_ASSIGNMENT_:
Restate the listing below word for word; no pictures belong in the copy.

[PROVIDED MATERIAL]

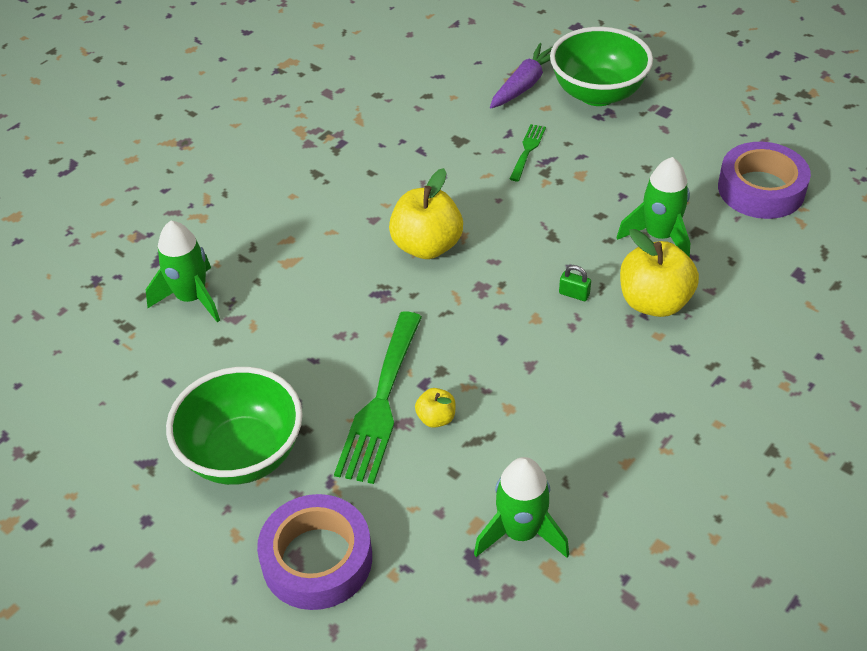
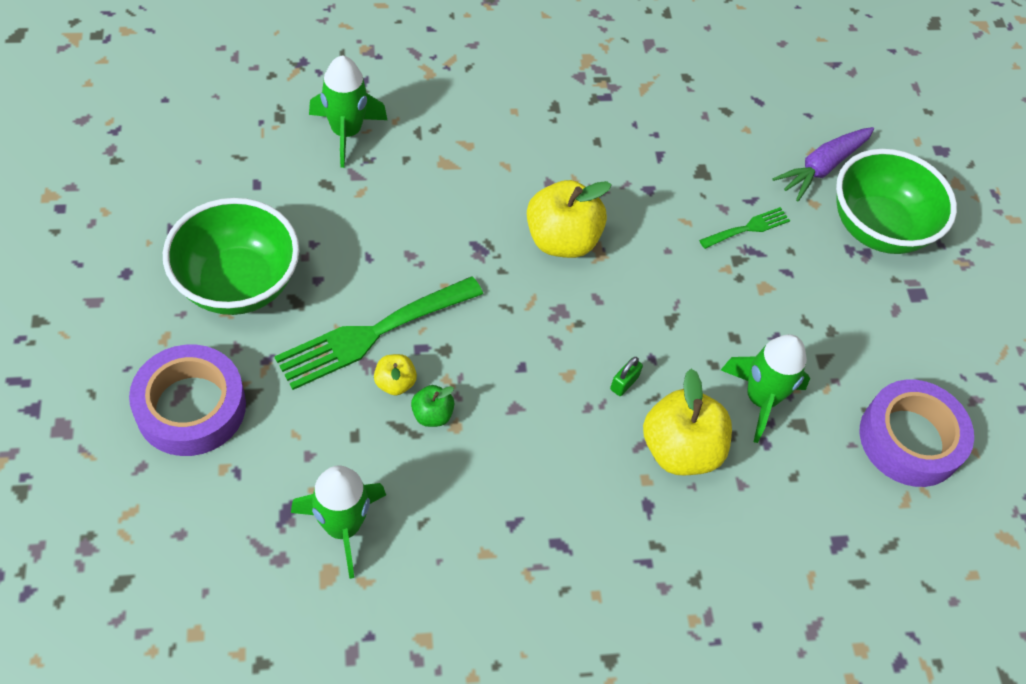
camera: 35 degrees right, 10 degrees up
purple carrot [490,43,552,108] -> purple carrot turned 150 degrees clockwise [772,127,874,201]
green padlock [559,265,591,301] -> green padlock turned 60 degrees clockwise [610,357,643,396]
none -> green apple [411,385,455,427]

[/PROVIDED MATERIAL]

_RESPONSE BOX_:
camera: 35 degrees right, 10 degrees up
purple carrot [490,43,552,108] -> purple carrot turned 150 degrees clockwise [772,127,874,201]
green padlock [559,265,591,301] -> green padlock turned 60 degrees clockwise [610,357,643,396]
none -> green apple [411,385,455,427]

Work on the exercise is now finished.